DESCRIPTION OF THE TASK:
Transcribe the records underneath word for word, and leave no line out.

--- RECORD SET ---

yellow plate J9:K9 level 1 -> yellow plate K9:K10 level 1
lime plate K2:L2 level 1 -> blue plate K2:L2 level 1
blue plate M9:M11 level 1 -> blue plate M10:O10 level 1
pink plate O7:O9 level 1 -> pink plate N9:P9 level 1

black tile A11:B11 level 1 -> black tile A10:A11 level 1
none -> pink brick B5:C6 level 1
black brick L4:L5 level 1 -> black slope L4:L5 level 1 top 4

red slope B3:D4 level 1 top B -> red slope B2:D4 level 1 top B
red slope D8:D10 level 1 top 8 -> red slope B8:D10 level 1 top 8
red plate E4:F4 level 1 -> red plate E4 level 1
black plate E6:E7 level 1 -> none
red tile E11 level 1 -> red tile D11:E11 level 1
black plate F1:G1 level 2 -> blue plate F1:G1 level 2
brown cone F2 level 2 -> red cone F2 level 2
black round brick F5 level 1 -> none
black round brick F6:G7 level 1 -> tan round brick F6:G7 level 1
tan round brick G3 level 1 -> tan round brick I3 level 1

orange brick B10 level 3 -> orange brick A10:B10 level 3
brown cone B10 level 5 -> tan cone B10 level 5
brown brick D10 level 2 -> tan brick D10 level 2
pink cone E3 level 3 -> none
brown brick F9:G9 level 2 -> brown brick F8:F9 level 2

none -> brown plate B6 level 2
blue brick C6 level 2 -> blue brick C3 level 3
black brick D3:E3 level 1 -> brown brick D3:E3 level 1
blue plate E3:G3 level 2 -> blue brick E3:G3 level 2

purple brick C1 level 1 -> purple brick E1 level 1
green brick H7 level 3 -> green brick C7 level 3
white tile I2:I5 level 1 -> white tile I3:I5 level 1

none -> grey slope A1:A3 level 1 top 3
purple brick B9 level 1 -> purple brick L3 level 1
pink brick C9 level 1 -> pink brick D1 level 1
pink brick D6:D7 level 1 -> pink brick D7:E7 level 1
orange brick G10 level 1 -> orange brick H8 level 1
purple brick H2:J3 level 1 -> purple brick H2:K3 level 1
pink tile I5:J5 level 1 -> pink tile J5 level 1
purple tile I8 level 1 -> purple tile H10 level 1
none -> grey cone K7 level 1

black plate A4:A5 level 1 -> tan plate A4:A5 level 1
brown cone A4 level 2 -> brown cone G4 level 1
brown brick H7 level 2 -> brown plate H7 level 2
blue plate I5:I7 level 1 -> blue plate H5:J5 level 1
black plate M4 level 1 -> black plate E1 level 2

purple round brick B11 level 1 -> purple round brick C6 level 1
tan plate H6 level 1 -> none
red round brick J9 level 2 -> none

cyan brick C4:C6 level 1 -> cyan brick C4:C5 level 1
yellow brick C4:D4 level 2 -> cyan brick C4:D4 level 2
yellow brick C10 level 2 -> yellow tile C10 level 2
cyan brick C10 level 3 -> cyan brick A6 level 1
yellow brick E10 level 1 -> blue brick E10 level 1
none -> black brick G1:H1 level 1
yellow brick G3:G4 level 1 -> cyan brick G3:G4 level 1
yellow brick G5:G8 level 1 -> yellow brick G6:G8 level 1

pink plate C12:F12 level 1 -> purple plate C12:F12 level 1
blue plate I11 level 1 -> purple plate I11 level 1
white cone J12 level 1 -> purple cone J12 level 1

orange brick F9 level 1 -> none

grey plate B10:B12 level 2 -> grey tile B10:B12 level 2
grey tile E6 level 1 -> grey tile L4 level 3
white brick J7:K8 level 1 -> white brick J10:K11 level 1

---

WRITTEN ANSWER:
yellow plate J9:K9 level 1 -> yellow plate K9:K10 level 1
lime plate K2:L2 level 1 -> blue plate K2:L2 level 1
blue plate M9:M11 level 1 -> blue plate M10:O10 level 1
pink plate O7:O9 level 1 -> pink plate N9:P9 level 1

black tile A11:B11 level 1 -> black tile A10:A11 level 1
none -> pink brick B5:C6 level 1
black brick L4:L5 level 1 -> black slope L4:L5 level 1 top 4

red slope B3:D4 level 1 top B -> red slope B2:D4 level 1 top B
red slope D8:D10 level 1 top 8 -> red slope B8:D10 level 1 top 8
red plate E4:F4 level 1 -> red plate E4 level 1
black plate E6:E7 level 1 -> none
red tile E11 level 1 -> red tile D11:E11 level 1
black plate F1:G1 level 2 -> blue plate F1:G1 level 2
brown cone F2 level 2 -> red cone F2 level 2
black round brick F5 level 1 -> none
black round brick F6:G7 level 1 -> tan round brick F6:G7 level 1
tan round brick G3 level 1 -> tan round brick I3 level 1

orange brick B10 level 3 -> orange brick A10:B10 level 3
brown cone B10 level 5 -> tan cone B10 level 5
brown brick D10 level 2 -> tan brick D10 level 2
pink cone E3 level 3 -> none
brown brick F9:G9 level 2 -> brown brick F8:F9 level 2

none -> brown plate B6 level 2
blue brick C6 level 2 -> blue brick C3 level 3
black brick D3:E3 level 1 -> brown brick D3:E3 level 1
blue plate E3:G3 level 2 -> blue brick E3:G3 level 2

purple brick C1 level 1 -> purple brick E1 level 1
green brick H7 level 3 -> green brick C7 level 3
white tile I2:I5 level 1 -> white tile I3:I5 level 1

none -> grey slope A1:A3 level 1 top 3
purple brick B9 level 1 -> purple brick L3 level 1
pink brick C9 level 1 -> pink brick D1 level 1
pink brick D6:D7 level 1 -> pink brick D7:E7 level 1
orange brick G10 level 1 -> orange brick H8 level 1
purple brick H2:J3 level 1 -> purple brick H2:K3 level 1
pink tile I5:J5 level 1 -> pink tile J5 level 1
purple tile I8 level 1 -> purple tile H10 level 1
none -> grey cone K7 level 1

black plate A4:A5 level 1 -> tan plate A4:A5 level 1
brown cone A4 level 2 -> brown cone G4 level 1
brown brick H7 level 2 -> brown plate H7 level 2
blue plate I5:I7 level 1 -> blue plate H5:J5 level 1
black plate M4 level 1 -> black plate E1 level 2

purple round brick B11 level 1 -> purple round brick C6 level 1
tan plate H6 level 1 -> none
red round brick J9 level 2 -> none

cyan brick C4:C6 level 1 -> cyan brick C4:C5 level 1
yellow brick C4:D4 level 2 -> cyan brick C4:D4 level 2
yellow brick C10 level 2 -> yellow tile C10 level 2
cyan brick C10 level 3 -> cyan brick A6 level 1
yellow brick E10 level 1 -> blue brick E10 level 1
none -> black brick G1:H1 level 1
yellow brick G3:G4 level 1 -> cyan brick G3:G4 level 1
yellow brick G5:G8 level 1 -> yellow brick G6:G8 level 1

pink plate C12:F12 level 1 -> purple plate C12:F12 level 1
blue plate I11 level 1 -> purple plate I11 level 1
white cone J12 level 1 -> purple cone J12 level 1

orange brick F9 level 1 -> none

grey plate B10:B12 level 2 -> grey tile B10:B12 level 2
grey tile E6 level 1 -> grey tile L4 level 3
white brick J7:K8 level 1 -> white brick J10:K11 level 1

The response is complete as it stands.